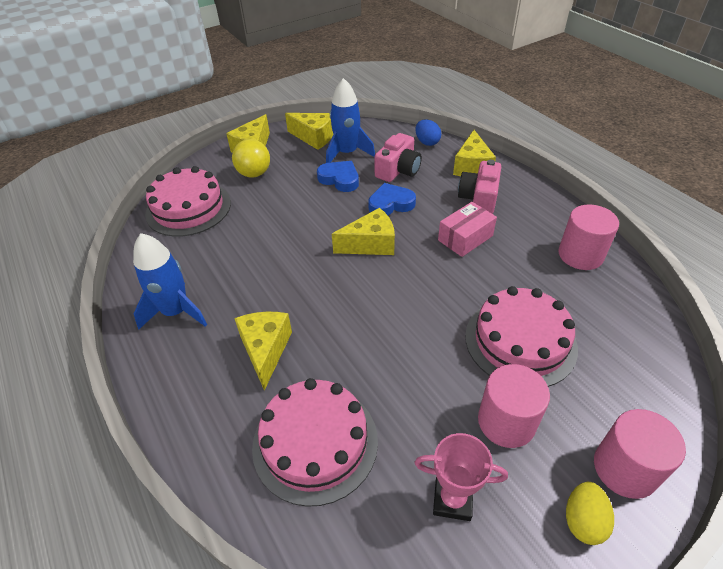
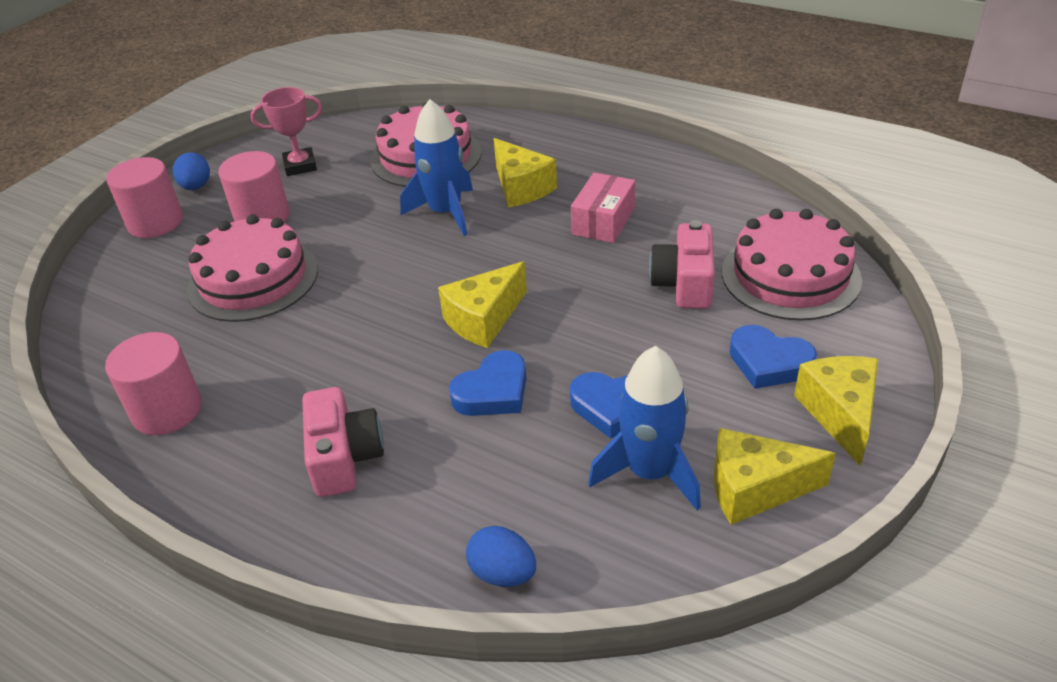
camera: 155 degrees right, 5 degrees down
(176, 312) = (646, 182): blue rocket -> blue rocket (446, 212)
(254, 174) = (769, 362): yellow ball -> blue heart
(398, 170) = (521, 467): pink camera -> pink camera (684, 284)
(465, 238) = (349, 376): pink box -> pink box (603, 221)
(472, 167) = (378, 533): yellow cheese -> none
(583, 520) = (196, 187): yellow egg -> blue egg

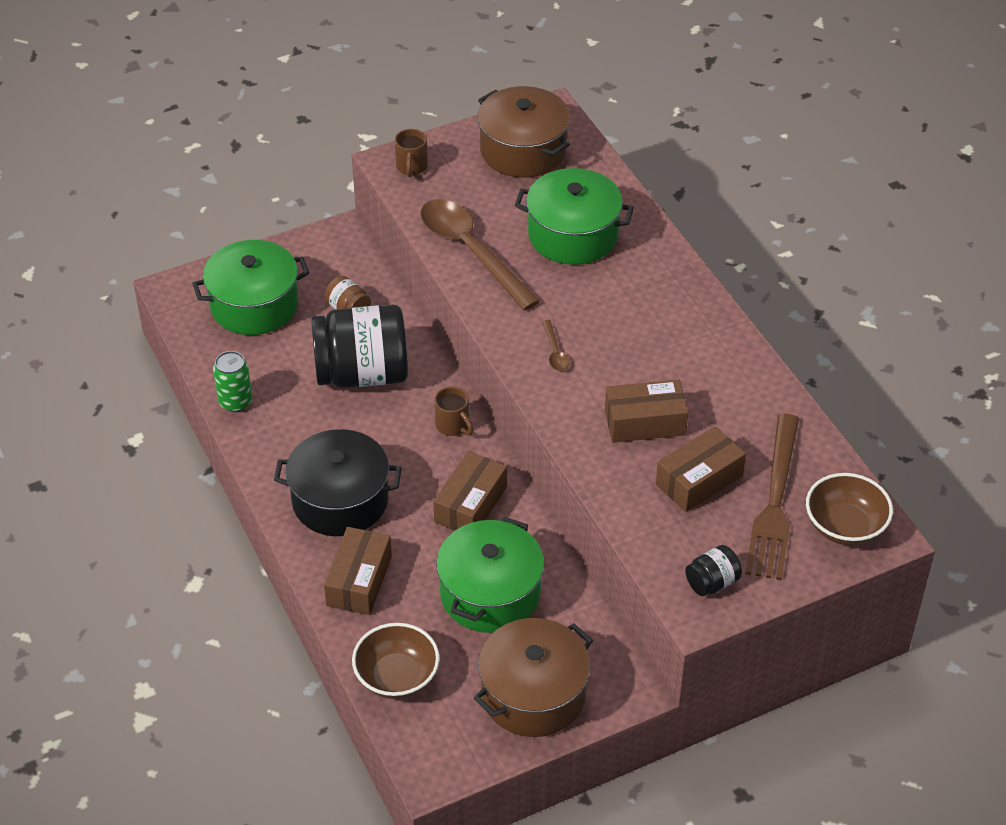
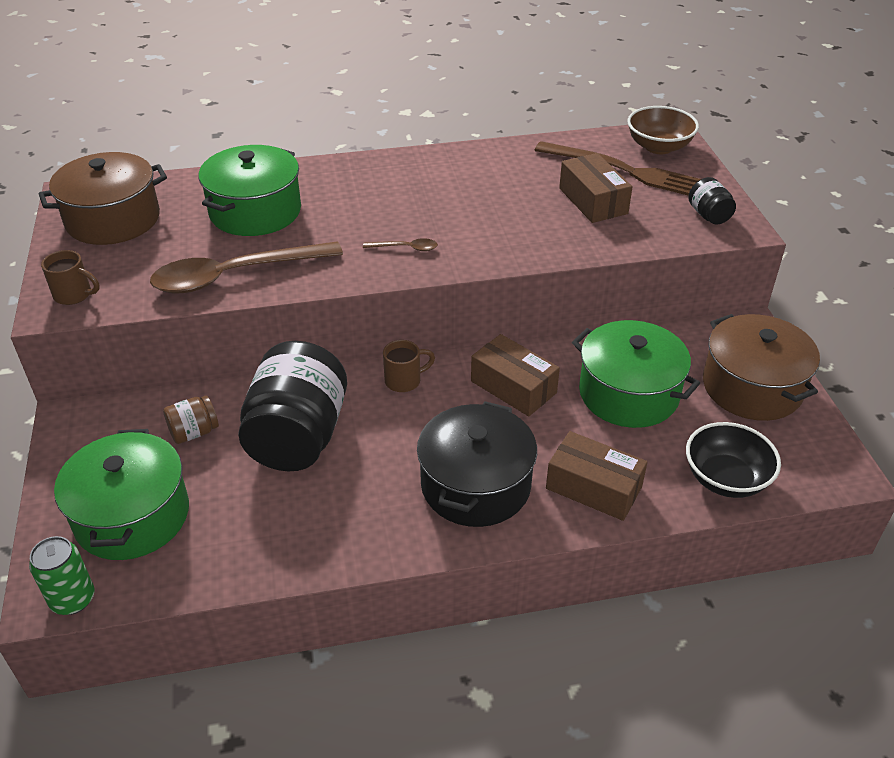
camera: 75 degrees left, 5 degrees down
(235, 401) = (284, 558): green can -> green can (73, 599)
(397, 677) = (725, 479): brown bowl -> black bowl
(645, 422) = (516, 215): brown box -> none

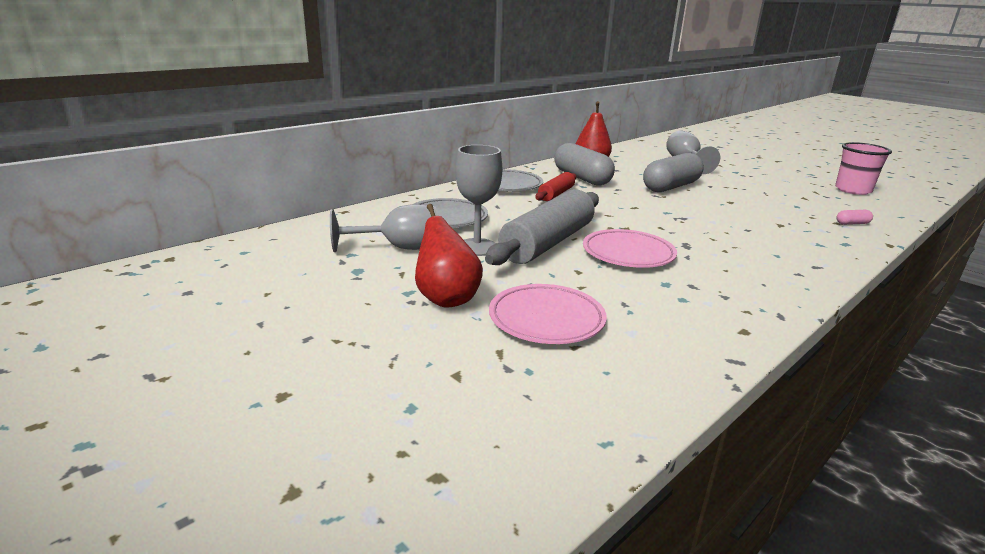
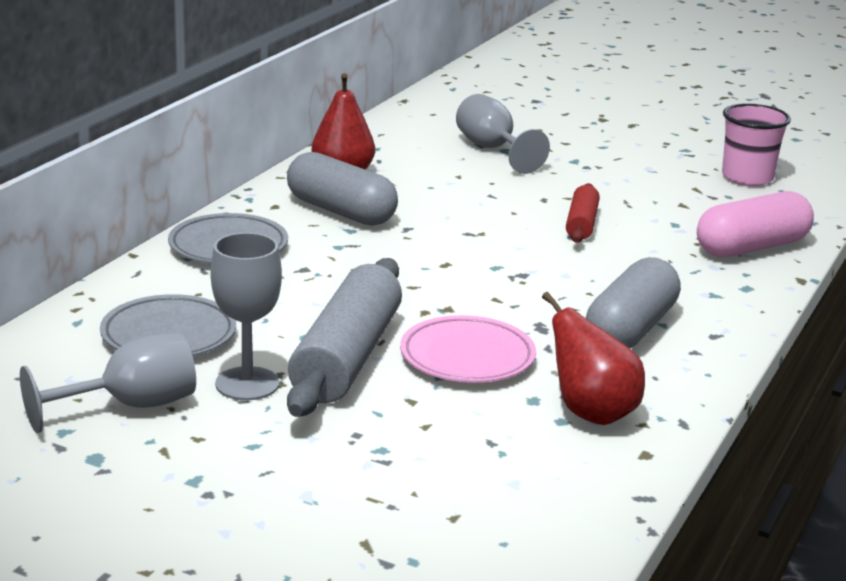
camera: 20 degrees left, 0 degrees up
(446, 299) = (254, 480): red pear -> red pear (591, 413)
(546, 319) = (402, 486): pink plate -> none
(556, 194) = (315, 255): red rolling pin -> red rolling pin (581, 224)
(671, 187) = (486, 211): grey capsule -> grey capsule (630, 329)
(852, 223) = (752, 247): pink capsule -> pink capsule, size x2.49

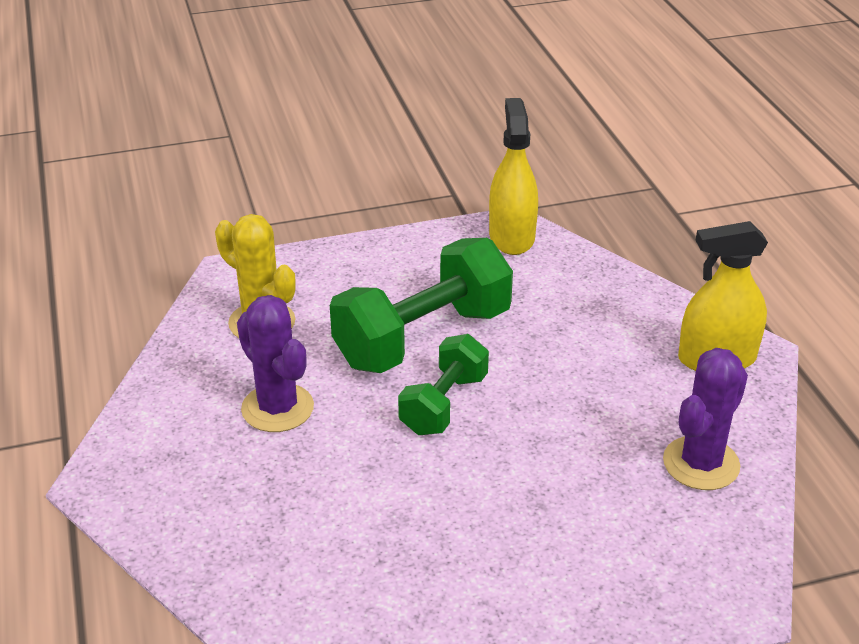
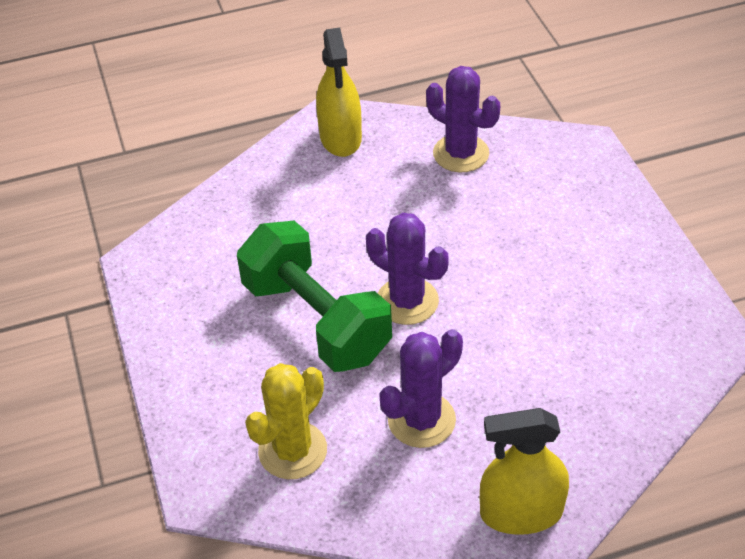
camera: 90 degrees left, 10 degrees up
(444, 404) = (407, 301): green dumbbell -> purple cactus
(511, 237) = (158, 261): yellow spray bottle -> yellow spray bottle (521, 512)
_ _ _ _
What this task involves
Beginning with the line holding "camera: 20 degrees left, 0 degrees up" in the material above, restate word for word each line through the line holding "(444, 404) = (407, 301): green", and exclude pictures.

Completed exercise
camera: 20 degrees left, 0 degrees up
(446, 299) = (254, 480): red pear -> red pear (591, 413)
(546, 319) = (402, 486): pink plate -> none
(556, 194) = (315, 255): red rolling pin -> red rolling pin (581, 224)
(671, 187) = (486, 211): grey capsule -> grey capsule (630, 329)
(852, 223) = (752, 247): pink capsule -> pink capsule, size x2.49

camera: 90 degrees left, 10 degrees up
(444, 404) = (407, 301): green dumbbell -> purple cactus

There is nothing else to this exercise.